--- START ---

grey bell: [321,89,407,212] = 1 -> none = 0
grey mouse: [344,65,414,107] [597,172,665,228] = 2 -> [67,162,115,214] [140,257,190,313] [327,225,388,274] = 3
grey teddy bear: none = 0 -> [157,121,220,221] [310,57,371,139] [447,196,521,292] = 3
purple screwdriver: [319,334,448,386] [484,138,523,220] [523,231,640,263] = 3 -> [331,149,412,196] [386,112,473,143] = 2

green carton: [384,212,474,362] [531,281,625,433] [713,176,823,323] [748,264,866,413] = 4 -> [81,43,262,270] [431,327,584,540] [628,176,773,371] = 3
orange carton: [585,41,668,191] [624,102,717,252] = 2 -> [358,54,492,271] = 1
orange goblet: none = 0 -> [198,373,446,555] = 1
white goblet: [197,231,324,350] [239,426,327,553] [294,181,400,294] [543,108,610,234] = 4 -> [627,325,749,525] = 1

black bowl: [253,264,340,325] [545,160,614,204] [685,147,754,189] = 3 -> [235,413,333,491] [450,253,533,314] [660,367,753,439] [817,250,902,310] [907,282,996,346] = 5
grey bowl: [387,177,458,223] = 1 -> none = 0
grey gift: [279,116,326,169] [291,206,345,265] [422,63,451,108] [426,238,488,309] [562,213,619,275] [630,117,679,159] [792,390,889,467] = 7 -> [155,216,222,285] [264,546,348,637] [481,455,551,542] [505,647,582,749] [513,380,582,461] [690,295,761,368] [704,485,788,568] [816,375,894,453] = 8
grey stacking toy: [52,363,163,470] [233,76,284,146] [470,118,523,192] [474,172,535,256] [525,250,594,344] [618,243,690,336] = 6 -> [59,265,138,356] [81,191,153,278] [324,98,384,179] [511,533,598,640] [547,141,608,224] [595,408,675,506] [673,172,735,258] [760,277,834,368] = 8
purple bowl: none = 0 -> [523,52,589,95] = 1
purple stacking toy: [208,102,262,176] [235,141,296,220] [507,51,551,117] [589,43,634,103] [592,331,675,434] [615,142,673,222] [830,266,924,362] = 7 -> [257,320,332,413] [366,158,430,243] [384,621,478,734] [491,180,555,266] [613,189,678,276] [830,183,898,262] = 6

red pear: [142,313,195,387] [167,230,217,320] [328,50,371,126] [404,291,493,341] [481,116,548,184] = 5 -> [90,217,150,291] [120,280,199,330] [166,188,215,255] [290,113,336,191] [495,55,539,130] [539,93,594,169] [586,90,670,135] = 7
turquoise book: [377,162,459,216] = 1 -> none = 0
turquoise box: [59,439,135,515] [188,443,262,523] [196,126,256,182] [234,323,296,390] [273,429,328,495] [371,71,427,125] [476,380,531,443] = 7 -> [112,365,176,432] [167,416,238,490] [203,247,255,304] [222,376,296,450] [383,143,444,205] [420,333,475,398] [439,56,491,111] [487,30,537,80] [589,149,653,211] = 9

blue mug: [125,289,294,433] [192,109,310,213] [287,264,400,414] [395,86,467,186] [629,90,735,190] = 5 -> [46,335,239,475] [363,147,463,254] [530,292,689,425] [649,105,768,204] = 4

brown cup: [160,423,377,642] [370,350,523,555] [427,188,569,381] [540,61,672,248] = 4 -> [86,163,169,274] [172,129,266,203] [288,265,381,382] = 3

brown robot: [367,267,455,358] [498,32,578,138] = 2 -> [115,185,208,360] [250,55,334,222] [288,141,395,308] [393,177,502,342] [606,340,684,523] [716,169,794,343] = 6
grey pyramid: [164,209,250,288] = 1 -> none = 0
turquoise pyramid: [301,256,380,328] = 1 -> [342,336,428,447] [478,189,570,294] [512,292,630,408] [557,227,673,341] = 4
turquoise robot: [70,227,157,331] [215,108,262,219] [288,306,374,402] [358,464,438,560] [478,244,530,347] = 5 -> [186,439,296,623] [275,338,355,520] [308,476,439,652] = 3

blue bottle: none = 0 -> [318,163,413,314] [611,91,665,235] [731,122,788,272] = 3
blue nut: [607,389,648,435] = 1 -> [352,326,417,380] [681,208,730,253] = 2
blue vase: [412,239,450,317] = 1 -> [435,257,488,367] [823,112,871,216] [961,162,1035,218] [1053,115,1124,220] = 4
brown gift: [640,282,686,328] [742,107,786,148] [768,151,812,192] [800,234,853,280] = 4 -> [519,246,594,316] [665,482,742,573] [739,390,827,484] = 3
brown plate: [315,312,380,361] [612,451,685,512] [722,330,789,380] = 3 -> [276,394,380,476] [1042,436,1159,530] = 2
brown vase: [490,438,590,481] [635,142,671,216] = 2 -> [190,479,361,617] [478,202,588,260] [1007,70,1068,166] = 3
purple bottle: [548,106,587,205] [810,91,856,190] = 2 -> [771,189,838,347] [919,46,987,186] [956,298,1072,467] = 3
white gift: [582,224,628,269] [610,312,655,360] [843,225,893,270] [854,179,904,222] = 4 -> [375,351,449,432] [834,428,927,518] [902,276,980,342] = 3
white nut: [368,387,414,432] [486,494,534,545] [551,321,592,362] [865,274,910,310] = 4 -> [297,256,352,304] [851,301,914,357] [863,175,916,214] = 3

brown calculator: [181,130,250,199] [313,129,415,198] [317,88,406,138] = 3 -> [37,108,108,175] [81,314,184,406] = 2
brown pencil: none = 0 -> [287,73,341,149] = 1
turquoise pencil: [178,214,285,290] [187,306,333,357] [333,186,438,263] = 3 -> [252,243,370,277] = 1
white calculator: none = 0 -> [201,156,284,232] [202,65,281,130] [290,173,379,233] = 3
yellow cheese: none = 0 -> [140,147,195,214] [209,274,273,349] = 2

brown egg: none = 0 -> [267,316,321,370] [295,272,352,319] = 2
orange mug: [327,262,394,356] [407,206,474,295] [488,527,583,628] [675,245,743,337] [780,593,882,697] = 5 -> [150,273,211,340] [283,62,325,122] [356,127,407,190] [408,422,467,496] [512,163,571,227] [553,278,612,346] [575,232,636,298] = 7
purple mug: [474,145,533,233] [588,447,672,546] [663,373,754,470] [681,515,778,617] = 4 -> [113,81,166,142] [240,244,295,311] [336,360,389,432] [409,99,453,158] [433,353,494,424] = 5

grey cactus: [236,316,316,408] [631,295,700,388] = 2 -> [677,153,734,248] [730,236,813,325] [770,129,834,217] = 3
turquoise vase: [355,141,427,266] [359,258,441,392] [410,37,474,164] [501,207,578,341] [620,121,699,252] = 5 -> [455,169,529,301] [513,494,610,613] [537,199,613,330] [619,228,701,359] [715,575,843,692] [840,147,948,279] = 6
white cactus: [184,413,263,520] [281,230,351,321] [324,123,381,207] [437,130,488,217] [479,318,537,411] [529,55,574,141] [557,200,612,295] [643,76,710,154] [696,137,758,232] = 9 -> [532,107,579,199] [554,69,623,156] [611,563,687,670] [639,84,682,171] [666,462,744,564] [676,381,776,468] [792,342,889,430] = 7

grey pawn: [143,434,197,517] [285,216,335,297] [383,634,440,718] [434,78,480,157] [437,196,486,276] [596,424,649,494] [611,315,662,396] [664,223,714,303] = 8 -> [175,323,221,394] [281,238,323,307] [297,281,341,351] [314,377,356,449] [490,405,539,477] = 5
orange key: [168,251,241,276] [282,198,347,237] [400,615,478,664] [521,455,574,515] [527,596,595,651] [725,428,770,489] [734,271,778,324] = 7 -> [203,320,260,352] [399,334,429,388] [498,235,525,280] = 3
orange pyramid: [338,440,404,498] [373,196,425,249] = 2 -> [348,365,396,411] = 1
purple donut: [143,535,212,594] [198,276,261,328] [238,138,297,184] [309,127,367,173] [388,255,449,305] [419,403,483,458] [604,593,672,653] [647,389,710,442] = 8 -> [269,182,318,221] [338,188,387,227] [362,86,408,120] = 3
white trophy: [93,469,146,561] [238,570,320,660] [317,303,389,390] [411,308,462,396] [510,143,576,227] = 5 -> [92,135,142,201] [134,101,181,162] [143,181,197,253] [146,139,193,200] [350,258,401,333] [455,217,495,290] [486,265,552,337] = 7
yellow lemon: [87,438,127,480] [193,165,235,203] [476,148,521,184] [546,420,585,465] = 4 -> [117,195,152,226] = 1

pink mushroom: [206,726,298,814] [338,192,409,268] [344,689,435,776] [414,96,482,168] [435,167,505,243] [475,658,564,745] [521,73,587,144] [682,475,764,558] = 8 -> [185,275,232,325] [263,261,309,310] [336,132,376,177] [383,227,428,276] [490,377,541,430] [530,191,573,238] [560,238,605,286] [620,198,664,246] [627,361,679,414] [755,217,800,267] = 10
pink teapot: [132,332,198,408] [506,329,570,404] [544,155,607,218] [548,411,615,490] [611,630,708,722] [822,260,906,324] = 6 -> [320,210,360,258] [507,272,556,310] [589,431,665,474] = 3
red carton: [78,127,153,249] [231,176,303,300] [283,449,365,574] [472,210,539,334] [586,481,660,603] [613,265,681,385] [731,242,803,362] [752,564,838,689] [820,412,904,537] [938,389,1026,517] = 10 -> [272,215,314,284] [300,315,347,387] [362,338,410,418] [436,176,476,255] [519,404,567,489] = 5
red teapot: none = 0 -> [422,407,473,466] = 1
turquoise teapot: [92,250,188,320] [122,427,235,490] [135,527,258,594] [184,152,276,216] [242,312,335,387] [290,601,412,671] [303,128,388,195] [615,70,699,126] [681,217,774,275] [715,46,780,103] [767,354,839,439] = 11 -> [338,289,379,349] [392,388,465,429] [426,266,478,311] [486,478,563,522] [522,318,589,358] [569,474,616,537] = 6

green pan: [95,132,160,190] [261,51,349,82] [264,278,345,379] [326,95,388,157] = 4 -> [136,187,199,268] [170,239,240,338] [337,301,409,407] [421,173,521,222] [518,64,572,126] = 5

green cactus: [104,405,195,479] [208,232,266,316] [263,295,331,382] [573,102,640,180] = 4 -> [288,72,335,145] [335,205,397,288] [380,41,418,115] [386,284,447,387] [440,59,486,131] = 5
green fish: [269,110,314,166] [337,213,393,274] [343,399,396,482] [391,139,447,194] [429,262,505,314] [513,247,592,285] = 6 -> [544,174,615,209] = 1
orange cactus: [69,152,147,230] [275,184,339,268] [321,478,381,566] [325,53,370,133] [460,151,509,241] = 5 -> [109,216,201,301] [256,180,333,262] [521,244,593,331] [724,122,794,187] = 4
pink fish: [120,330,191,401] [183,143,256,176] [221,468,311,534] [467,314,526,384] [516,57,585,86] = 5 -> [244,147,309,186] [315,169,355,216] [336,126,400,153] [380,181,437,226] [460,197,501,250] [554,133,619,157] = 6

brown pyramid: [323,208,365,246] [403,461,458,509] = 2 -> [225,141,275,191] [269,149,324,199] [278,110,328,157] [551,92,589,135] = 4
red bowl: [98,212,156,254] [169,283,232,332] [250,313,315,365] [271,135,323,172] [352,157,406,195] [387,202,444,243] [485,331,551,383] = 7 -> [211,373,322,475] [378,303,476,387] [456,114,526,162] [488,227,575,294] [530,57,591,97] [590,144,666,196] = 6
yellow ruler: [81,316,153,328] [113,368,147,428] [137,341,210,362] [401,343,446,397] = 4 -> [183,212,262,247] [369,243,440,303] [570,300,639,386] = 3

--- END ---

- Exercise -
Each line of the data that includes "blue" should be copied.

- Exercise result -
blue mug: [125,289,294,433] [192,109,310,213] [287,264,400,414] [395,86,467,186] [629,90,735,190] = 5 -> [46,335,239,475] [363,147,463,254] [530,292,689,425] [649,105,768,204] = 4
blue bottle: none = 0 -> [318,163,413,314] [611,91,665,235] [731,122,788,272] = 3
blue nut: [607,389,648,435] = 1 -> [352,326,417,380] [681,208,730,253] = 2
blue vase: [412,239,450,317] = 1 -> [435,257,488,367] [823,112,871,216] [961,162,1035,218] [1053,115,1124,220] = 4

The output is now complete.